══ Collected material
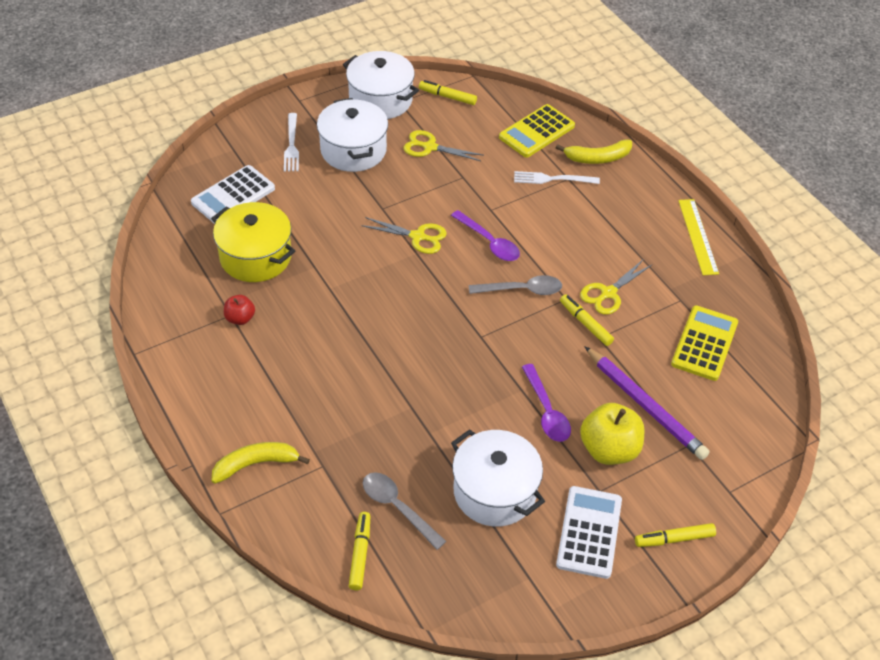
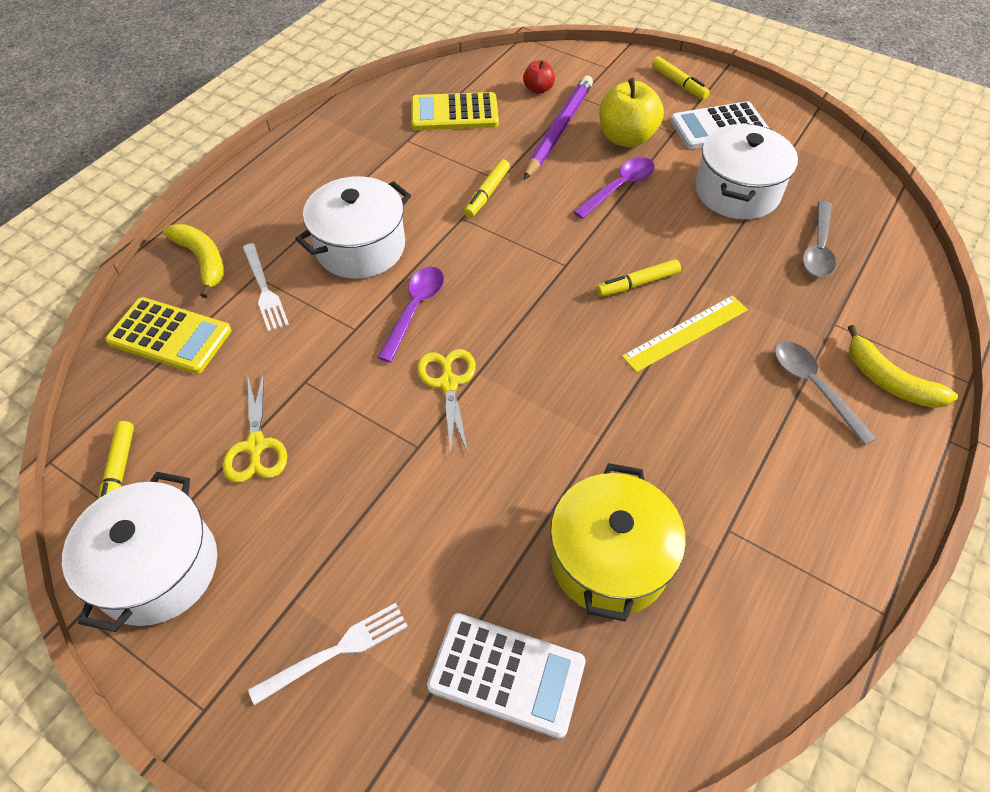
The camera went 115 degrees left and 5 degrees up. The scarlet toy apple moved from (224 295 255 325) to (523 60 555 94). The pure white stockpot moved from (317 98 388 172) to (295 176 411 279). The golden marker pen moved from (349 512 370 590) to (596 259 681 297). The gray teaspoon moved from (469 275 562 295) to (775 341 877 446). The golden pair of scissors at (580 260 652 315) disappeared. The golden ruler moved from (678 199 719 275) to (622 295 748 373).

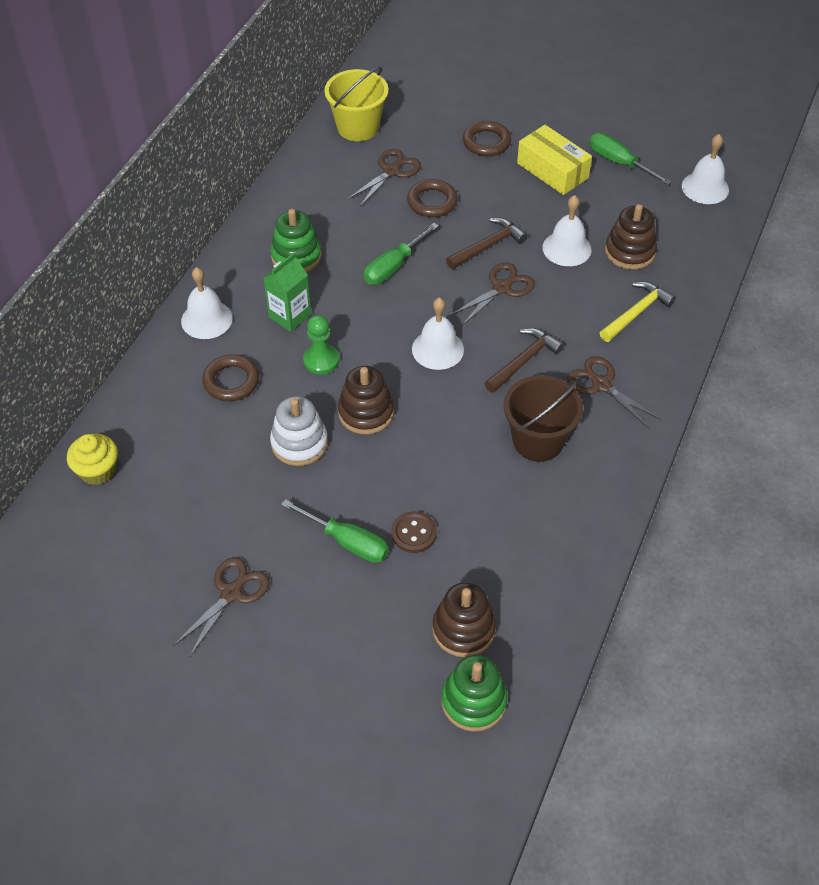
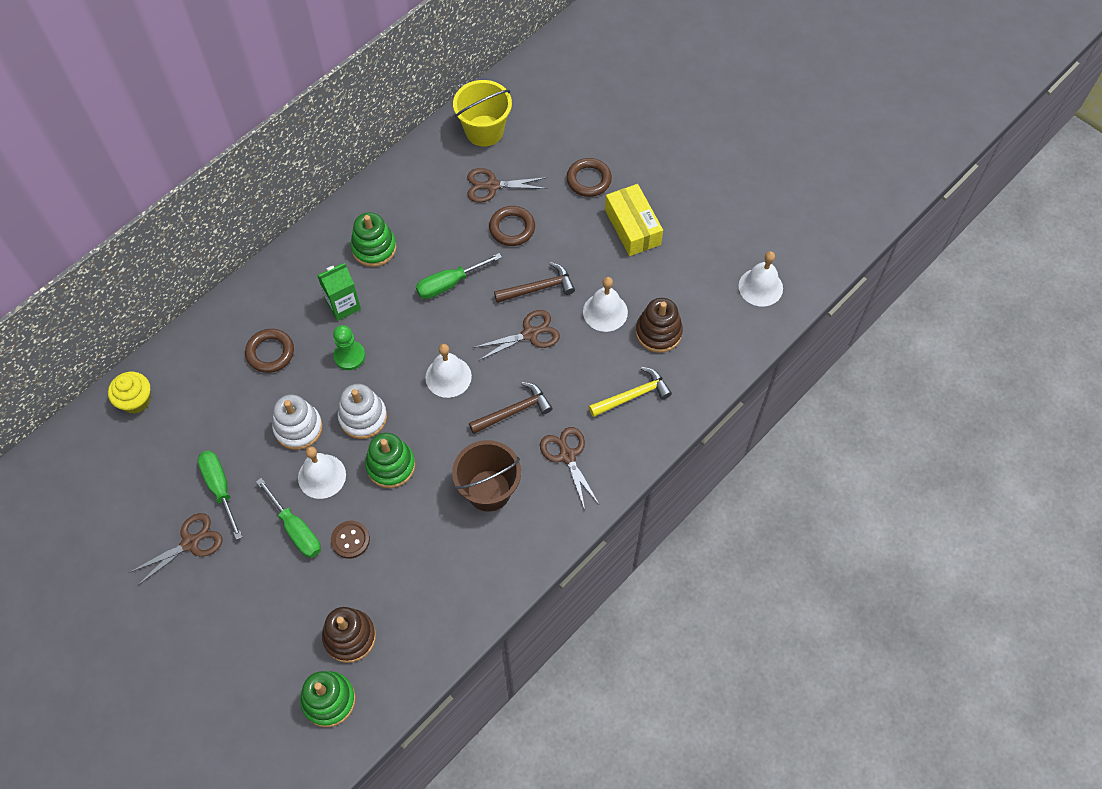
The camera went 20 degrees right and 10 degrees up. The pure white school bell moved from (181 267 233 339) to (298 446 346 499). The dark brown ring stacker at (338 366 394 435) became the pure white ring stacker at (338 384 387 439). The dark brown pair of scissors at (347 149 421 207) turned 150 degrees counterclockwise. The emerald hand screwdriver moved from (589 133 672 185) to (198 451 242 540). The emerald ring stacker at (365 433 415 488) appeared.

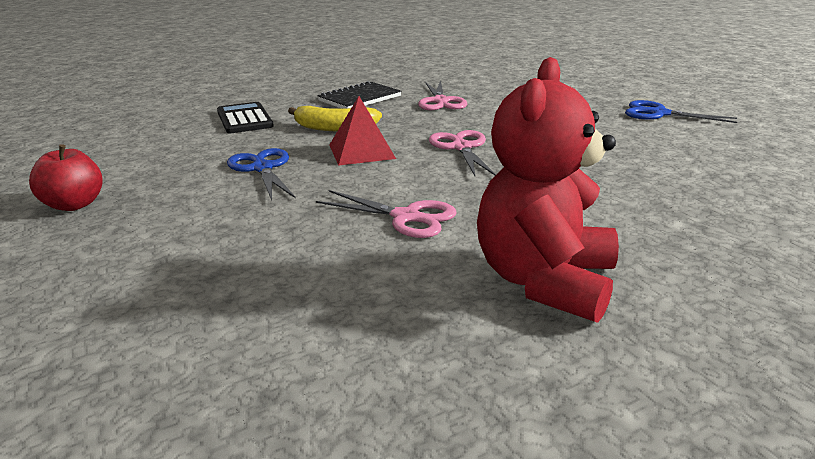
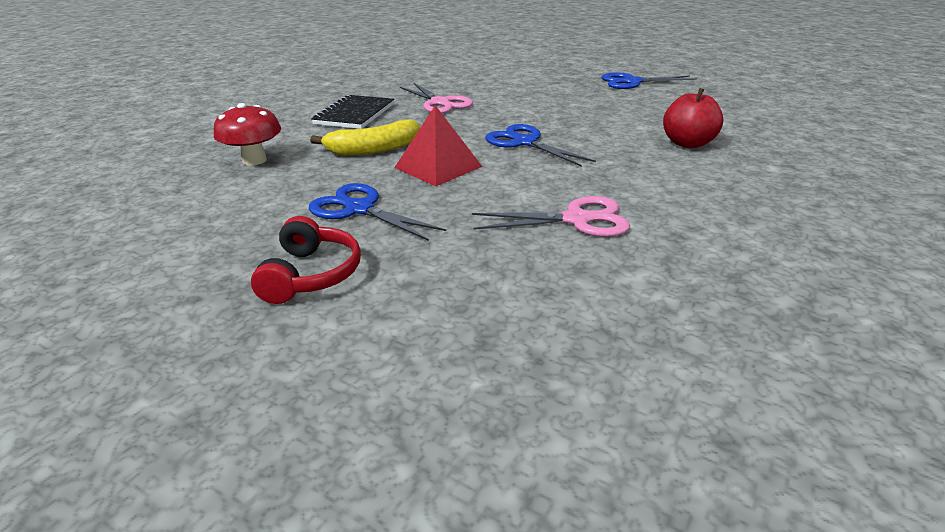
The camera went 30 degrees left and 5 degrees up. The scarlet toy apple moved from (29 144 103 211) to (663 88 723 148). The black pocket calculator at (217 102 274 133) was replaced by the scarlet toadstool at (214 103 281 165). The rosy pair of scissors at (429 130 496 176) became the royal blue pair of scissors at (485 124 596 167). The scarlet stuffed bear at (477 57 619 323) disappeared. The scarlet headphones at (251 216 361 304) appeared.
════
• Exercise aim: Set down the material once more, exactly, with the pictures omitted.

• Solution:
The camera went 115 degrees left and 5 degrees up. The scarlet toy apple moved from (224 295 255 325) to (523 60 555 94). The pure white stockpot moved from (317 98 388 172) to (295 176 411 279). The golden marker pen moved from (349 512 370 590) to (596 259 681 297). The gray teaspoon moved from (469 275 562 295) to (775 341 877 446). The golden pair of scissors at (580 260 652 315) disappeared. The golden ruler moved from (678 199 719 275) to (622 295 748 373).

The camera went 20 degrees right and 10 degrees up. The pure white school bell moved from (181 267 233 339) to (298 446 346 499). The dark brown ring stacker at (338 366 394 435) became the pure white ring stacker at (338 384 387 439). The dark brown pair of scissors at (347 149 421 207) turned 150 degrees counterclockwise. The emerald hand screwdriver moved from (589 133 672 185) to (198 451 242 540). The emerald ring stacker at (365 433 415 488) appeared.

The camera went 30 degrees left and 5 degrees up. The scarlet toy apple moved from (29 144 103 211) to (663 88 723 148). The black pocket calculator at (217 102 274 133) was replaced by the scarlet toadstool at (214 103 281 165). The rosy pair of scissors at (429 130 496 176) became the royal blue pair of scissors at (485 124 596 167). The scarlet stuffed bear at (477 57 619 323) disappeared. The scarlet headphones at (251 216 361 304) appeared.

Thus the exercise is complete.